Prompt: As you reproduce every line below, keep it exactly as written and leave out the images.
:: Records for processing
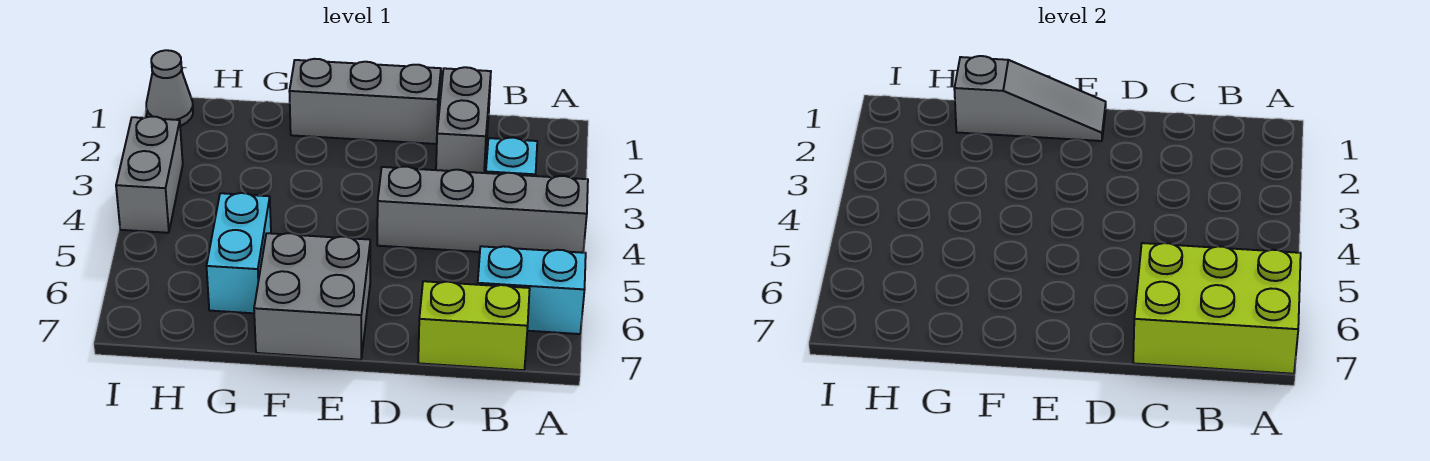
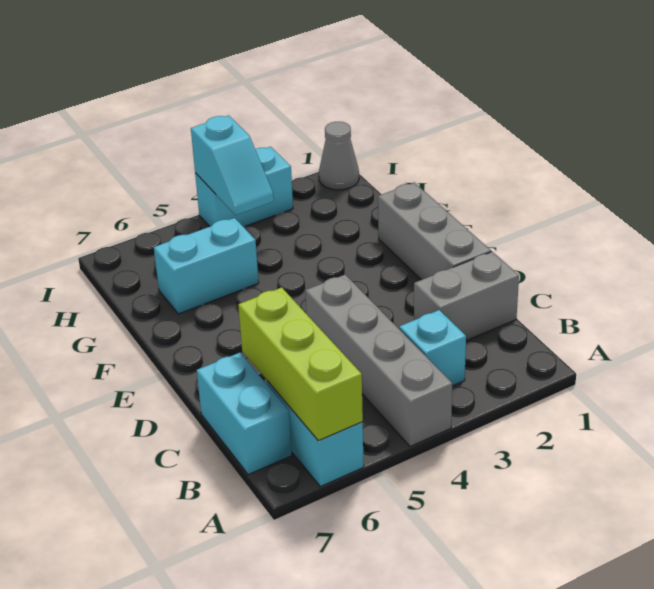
lime brick A6:C7 level 2 -> lime brick A6:C6 level 2
lime brick B7:C7 level 1 -> cyan brick B7:C7 level 1
grey slope E1:G1 level 2 top G -> none
grey brick E6:F7 level 1 -> none
none -> cyan slope H4:I4 level 2 top I
grey brick I3:I4 level 1 -> cyan brick I3:I4 level 1

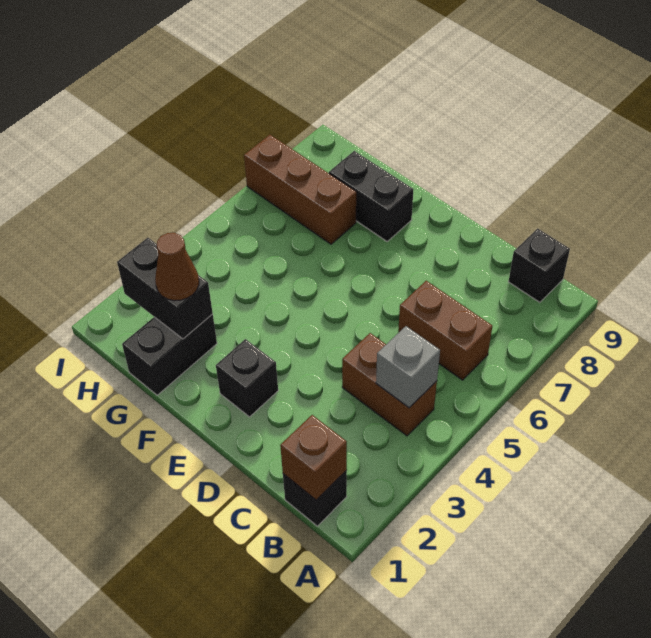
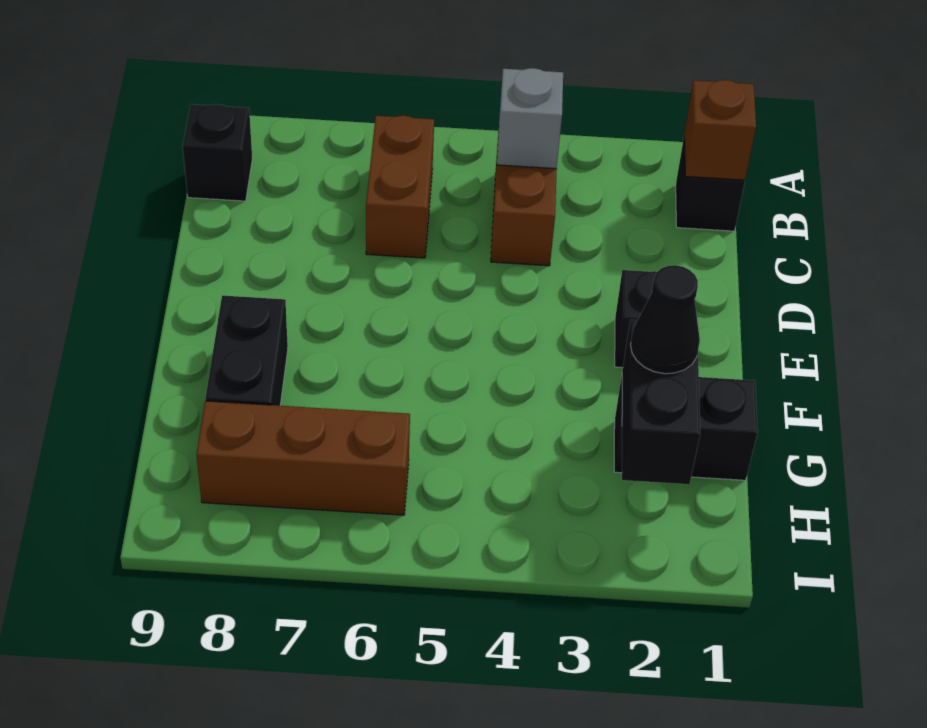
brown cone G2 level 3 -> black cone G2 level 3
brown brick G7:I7 level 1 -> brown brick H6:H8 level 1

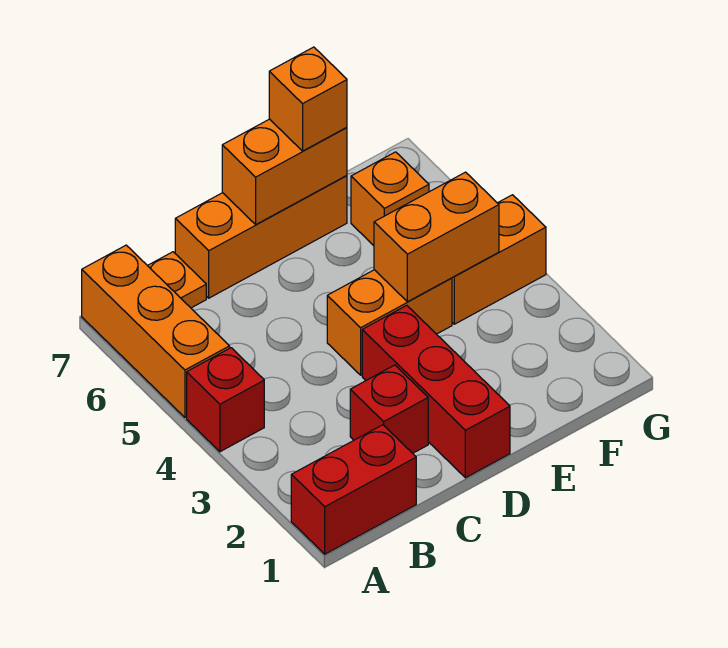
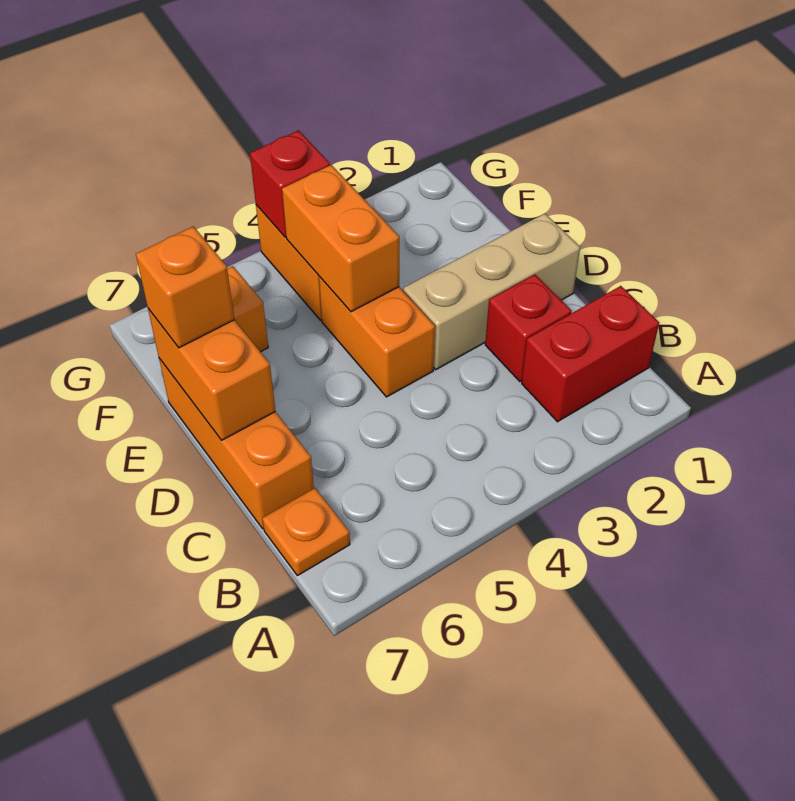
red brick A1:B1 level 1 -> red brick B1:B2 level 1
red brick A4 level 1 -> red brick G4 level 2
orange brick A5:A7 level 1 -> none
red brick D1:D3 level 1 -> tan brick D1:D3 level 1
::::
Response to this exercise:
lime brick A6:C7 level 2 -> lime brick A6:C6 level 2
lime brick B7:C7 level 1 -> cyan brick B7:C7 level 1
grey slope E1:G1 level 2 top G -> none
grey brick E6:F7 level 1 -> none
none -> cyan slope H4:I4 level 2 top I
grey brick I3:I4 level 1 -> cyan brick I3:I4 level 1

brown cone G2 level 3 -> black cone G2 level 3
brown brick G7:I7 level 1 -> brown brick H6:H8 level 1

red brick A1:B1 level 1 -> red brick B1:B2 level 1
red brick A4 level 1 -> red brick G4 level 2
orange brick A5:A7 level 1 -> none
red brick D1:D3 level 1 -> tan brick D1:D3 level 1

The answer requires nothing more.